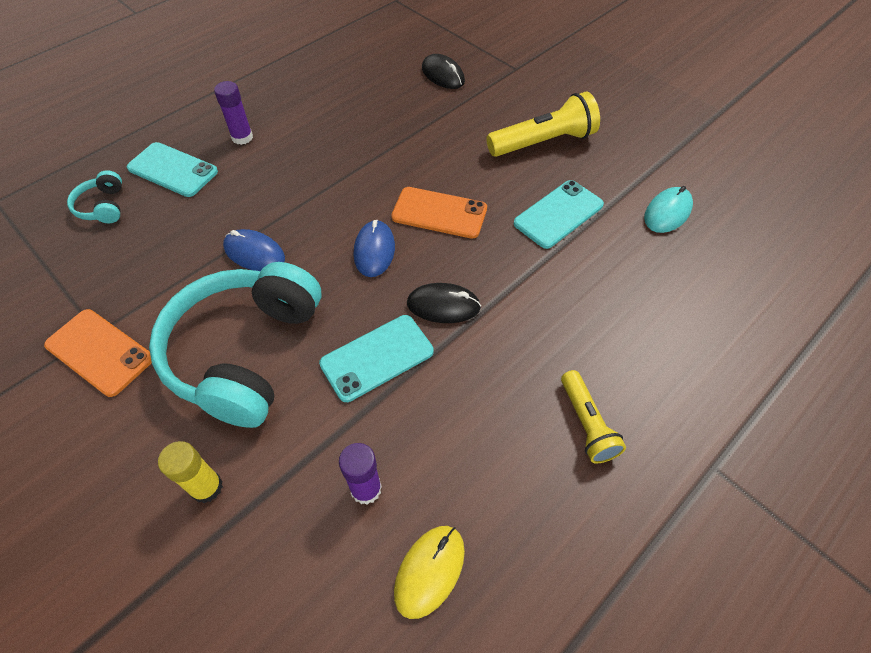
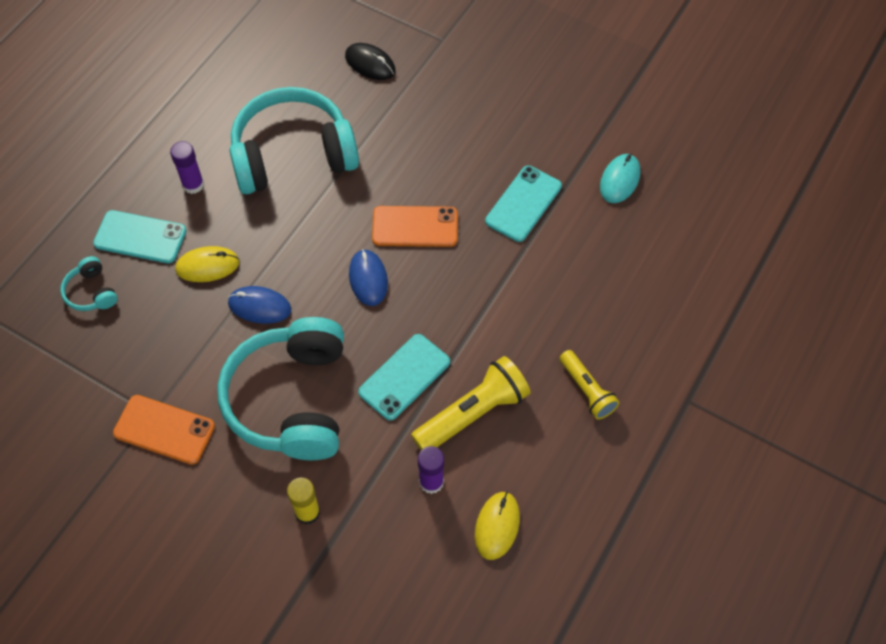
camera: 15 degrees left, 5 degrees up
(222, 206) = (207, 266): none -> yellow mouse
(344, 131) = (293, 154): none -> turquoise headphones
(443, 305) = (445, 317): black mouse -> none
(543, 142) = (491, 126): yellow flashlight -> yellow flashlight (472, 413)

■ **Work instructions**: When the entries above show the word "yellow" in a line, copy that line out.

■ **Answer section**:
(222, 206) = (207, 266): none -> yellow mouse
(543, 142) = (491, 126): yellow flashlight -> yellow flashlight (472, 413)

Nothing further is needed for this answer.